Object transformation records
#####
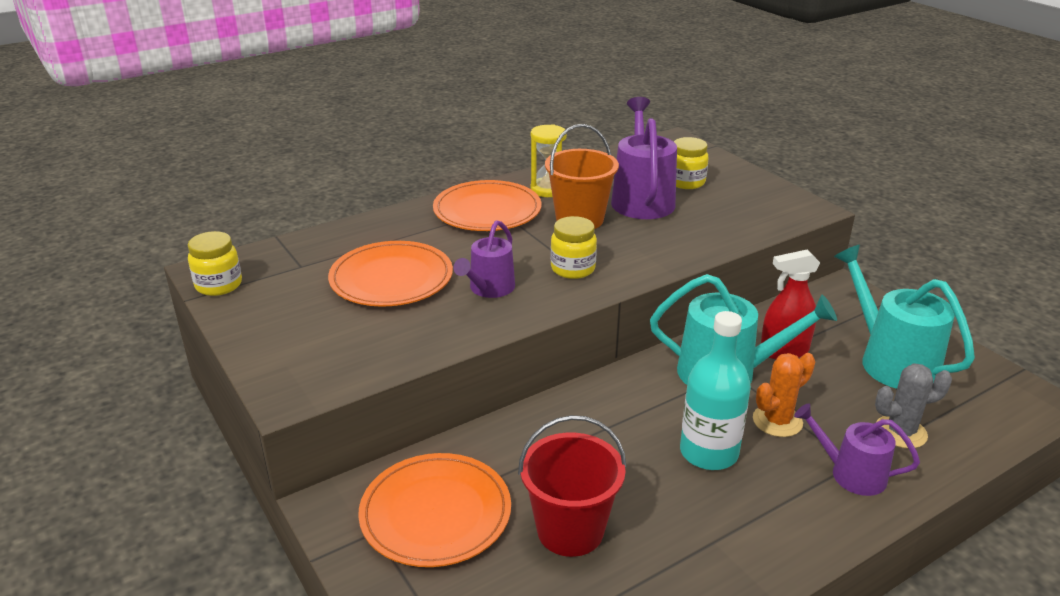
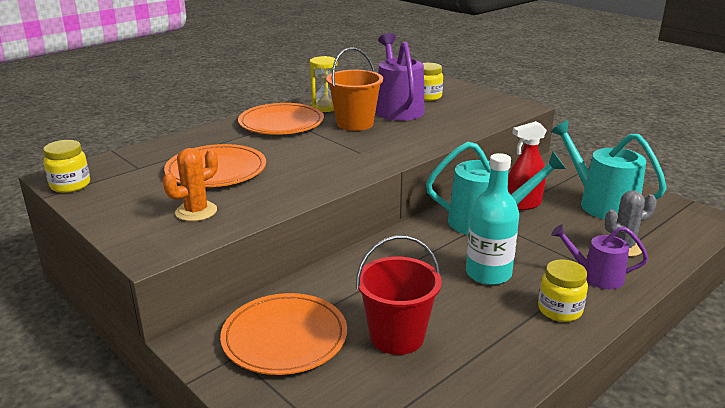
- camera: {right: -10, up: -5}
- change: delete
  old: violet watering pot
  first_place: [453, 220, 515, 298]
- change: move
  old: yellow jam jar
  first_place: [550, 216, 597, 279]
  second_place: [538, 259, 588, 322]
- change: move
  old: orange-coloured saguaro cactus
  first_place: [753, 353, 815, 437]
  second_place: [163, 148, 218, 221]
#####
TRY IT:
The answer must be exactly the lines from the one containing "old: orange-coloured saguaro cactus" through the final line of the data, both ends included, and nothing else.

RESULT OF THIS TASK:
  old: orange-coloured saguaro cactus
  first_place: [753, 353, 815, 437]
  second_place: [163, 148, 218, 221]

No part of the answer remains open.